→ **GIVEN RECORDS**:
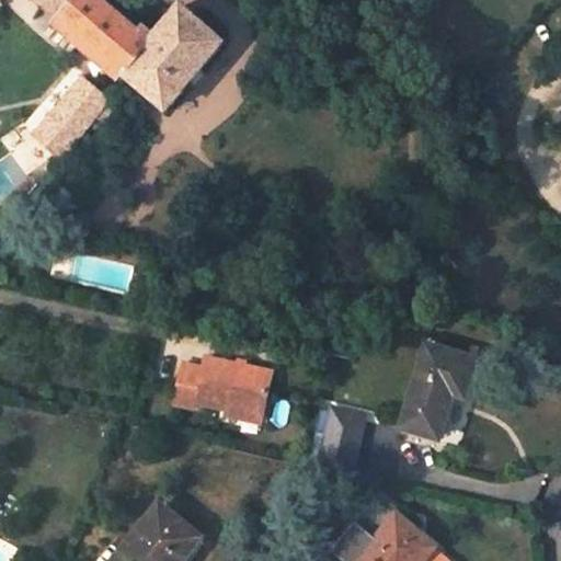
[(139,32),(102,0),(35,0),(165,111),(224,43),(182,7),(157,35),(145,26),(139,32)]
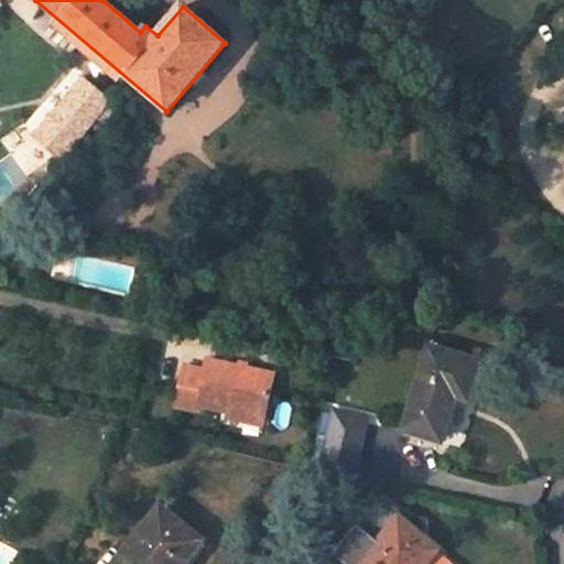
[(110,100),(85,79),(36,136),(64,156),(110,100)]
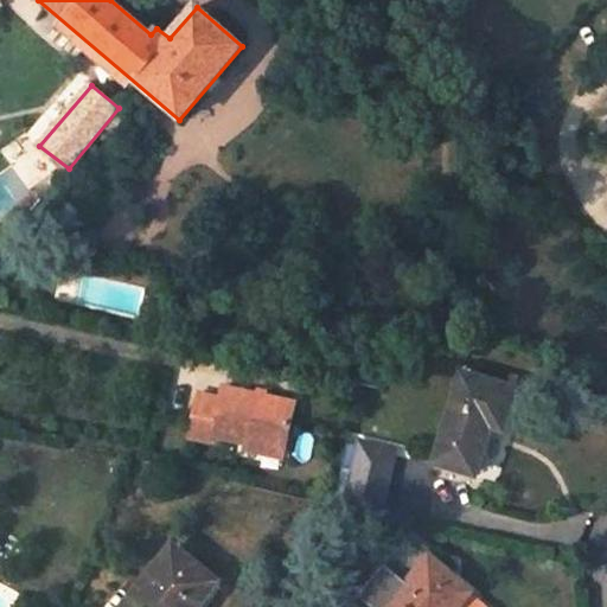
[(464,375),(435,464),(477,475),(492,428),(504,432),(518,391),(464,375)]
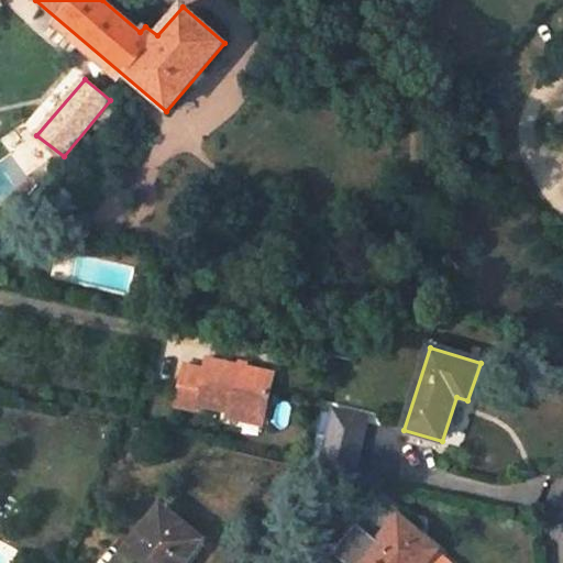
[(274,374),(208,359),(205,370),(186,365),(175,406),(198,411),(199,406),(230,412),(263,421),(274,374)]
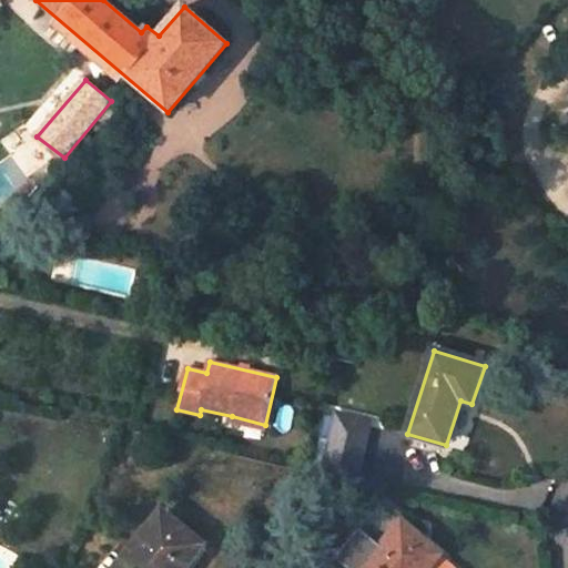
[(457,448),(472,404),(460,401),(446,445),(457,448)]
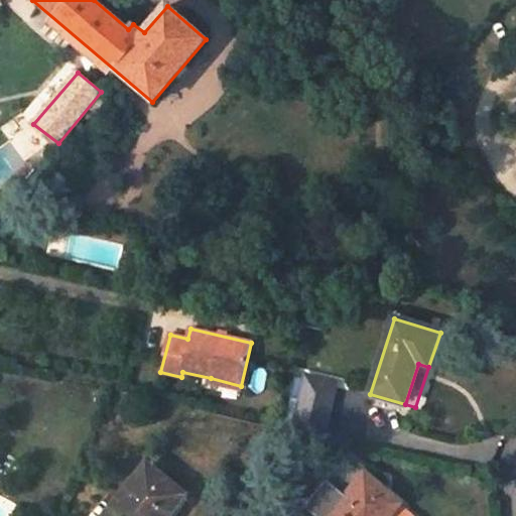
[(241,386),(211,378),(210,384),(240,391),(241,386)]
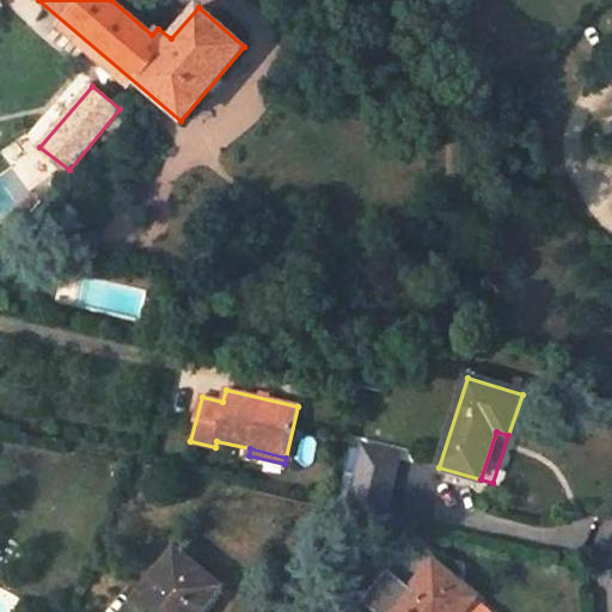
[(395,505),(396,471),(354,470),(353,502),(395,505)]
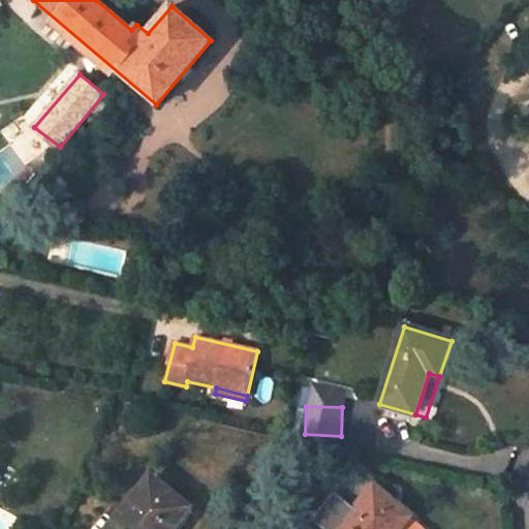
[(422,528),(407,517),(408,516),(353,471),(309,525),(313,528),(422,528)]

→ **TASK DESCRIPTION**: A verbatim copy of the records is needed, with all images omitted.

→ **RESULT OF THIS TASK**:
[(139,32),(102,0),(35,0),(165,111),(224,43),(182,7),(157,35),(145,26),(139,32)]
[(110,100),(85,79),(36,136),(64,156),(110,100)]
[(464,375),(435,464),(477,475),(492,428),(504,432),(518,391),(464,375)]
[(274,374),(208,359),(205,370),(186,365),(175,406),(198,411),(199,406),(230,412),(263,421),(274,374)]
[(457,448),(472,404),(460,401),(446,445),(457,448)]
[(241,386),(211,378),(210,384),(240,391),(241,386)]
[(395,505),(396,471),(354,470),(353,502),(395,505)]
[(422,528),(407,517),(408,516),(353,471),(309,525),(313,528),(422,528)]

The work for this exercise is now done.